» **WHAT TO DO**: Write out exactly the lines running from the line that includes "camera: 20 degrees left, 10 degrees up" to the end of the data, both ends included, and nothing besides.

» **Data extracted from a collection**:
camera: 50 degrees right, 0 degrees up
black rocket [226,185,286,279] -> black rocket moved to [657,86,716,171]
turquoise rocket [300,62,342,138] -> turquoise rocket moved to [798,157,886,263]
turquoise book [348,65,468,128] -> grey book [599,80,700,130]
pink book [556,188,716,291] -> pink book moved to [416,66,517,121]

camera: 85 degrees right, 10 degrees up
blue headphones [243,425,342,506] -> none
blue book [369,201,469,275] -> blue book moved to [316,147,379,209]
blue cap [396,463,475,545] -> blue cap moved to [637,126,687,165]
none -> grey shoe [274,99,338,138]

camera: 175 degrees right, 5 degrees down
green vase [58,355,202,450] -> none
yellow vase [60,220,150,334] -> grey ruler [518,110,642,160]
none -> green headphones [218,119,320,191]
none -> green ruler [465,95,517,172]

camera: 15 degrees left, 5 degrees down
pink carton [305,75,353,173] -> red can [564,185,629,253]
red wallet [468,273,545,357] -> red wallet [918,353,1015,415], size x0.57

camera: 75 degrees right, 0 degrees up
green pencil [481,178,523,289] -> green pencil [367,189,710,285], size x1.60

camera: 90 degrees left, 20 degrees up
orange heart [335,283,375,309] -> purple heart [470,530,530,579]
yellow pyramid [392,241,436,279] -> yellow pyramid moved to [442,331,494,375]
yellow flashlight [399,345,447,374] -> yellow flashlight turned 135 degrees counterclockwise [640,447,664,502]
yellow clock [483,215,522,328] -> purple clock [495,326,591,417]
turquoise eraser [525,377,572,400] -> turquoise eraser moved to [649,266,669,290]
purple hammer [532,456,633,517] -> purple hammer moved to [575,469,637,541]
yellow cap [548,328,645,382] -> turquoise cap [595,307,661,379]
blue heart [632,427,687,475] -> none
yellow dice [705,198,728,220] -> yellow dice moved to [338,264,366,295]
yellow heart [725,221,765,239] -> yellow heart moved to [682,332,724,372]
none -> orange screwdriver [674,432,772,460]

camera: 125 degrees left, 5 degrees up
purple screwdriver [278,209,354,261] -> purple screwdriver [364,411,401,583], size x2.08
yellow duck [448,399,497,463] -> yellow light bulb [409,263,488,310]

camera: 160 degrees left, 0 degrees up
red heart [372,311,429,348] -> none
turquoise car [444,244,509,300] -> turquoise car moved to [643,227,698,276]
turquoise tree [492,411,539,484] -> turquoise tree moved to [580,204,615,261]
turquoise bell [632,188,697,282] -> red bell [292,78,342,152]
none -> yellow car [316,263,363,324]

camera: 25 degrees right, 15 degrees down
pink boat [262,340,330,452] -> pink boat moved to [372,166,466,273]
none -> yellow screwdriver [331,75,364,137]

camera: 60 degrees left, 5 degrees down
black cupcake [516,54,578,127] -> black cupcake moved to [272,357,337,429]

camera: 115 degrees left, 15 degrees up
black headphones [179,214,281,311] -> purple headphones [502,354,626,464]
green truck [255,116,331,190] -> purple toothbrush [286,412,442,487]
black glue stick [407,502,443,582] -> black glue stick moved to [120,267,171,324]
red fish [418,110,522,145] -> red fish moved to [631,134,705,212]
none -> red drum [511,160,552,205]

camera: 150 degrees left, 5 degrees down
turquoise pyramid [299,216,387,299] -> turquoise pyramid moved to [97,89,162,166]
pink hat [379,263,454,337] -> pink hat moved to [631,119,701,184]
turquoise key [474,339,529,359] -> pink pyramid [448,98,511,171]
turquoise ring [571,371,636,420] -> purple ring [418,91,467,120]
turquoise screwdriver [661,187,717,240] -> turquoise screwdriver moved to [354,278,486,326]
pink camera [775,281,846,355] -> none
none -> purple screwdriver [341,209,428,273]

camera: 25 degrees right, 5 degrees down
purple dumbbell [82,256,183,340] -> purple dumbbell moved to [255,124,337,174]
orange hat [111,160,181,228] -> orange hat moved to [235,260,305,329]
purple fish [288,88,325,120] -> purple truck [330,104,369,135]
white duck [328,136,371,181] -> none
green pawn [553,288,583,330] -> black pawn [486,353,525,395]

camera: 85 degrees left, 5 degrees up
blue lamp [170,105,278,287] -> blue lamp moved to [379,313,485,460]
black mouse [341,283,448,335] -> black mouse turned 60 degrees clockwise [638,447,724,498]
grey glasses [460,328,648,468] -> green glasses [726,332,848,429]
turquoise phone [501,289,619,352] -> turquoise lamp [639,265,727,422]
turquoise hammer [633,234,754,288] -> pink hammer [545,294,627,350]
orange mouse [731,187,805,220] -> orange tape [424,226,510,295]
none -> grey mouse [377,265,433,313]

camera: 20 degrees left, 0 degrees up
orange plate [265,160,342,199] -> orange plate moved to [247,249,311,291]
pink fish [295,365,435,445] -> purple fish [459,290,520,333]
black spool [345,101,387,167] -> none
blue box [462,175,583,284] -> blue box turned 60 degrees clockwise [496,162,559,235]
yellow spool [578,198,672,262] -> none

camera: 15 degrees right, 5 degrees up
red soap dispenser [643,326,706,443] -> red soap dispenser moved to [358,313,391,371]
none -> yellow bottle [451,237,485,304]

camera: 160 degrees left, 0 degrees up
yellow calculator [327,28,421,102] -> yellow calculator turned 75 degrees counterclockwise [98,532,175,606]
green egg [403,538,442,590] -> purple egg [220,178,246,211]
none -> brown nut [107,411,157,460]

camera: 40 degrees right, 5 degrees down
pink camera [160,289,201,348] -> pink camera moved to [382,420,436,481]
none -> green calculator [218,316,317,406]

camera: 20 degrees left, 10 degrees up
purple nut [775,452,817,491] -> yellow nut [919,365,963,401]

» **SOLUTION BELOW**:
camera: 20 degrees left, 10 degrees up
purple nut [775,452,817,491] -> yellow nut [919,365,963,401]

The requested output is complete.